* **Task details**: From the entries below, copy each line in which the word "building" occurs.

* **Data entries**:
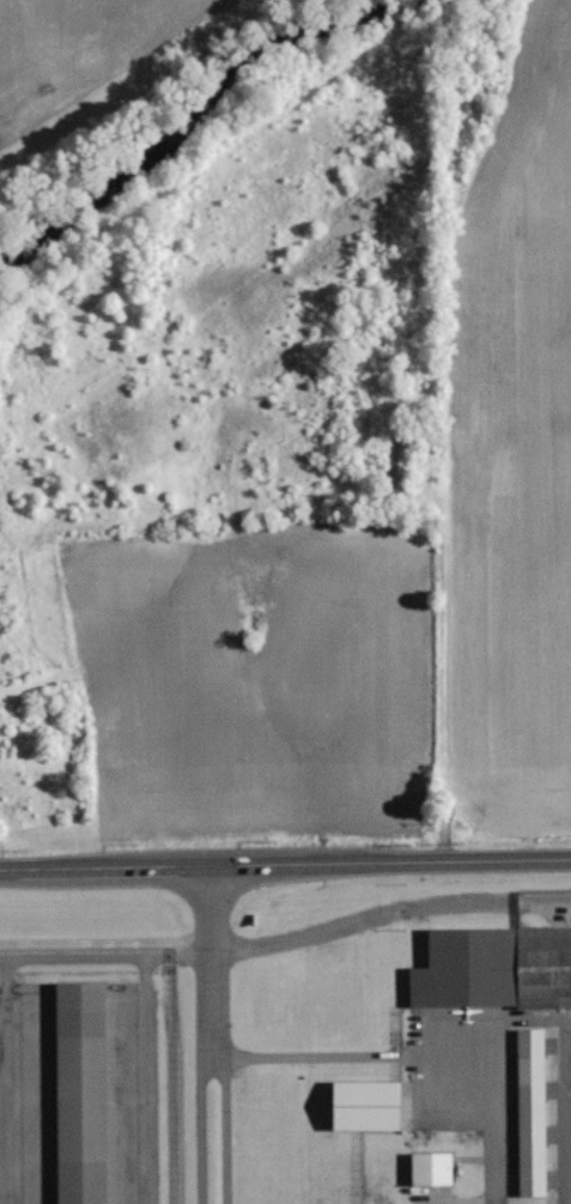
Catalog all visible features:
road: (285, 873)
road: (101, 962)
road: (1, 963)
building: (494, 968)
road: (199, 1039)
road: (224, 1039)
airport: (286, 1049)
road: (304, 1061)
building: (79, 1098)
building: (368, 1105)
building: (531, 1112)
building: (432, 1168)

* **Exercise answer**:
building: (494, 968)
building: (79, 1098)
building: (368, 1105)
building: (531, 1112)
building: (432, 1168)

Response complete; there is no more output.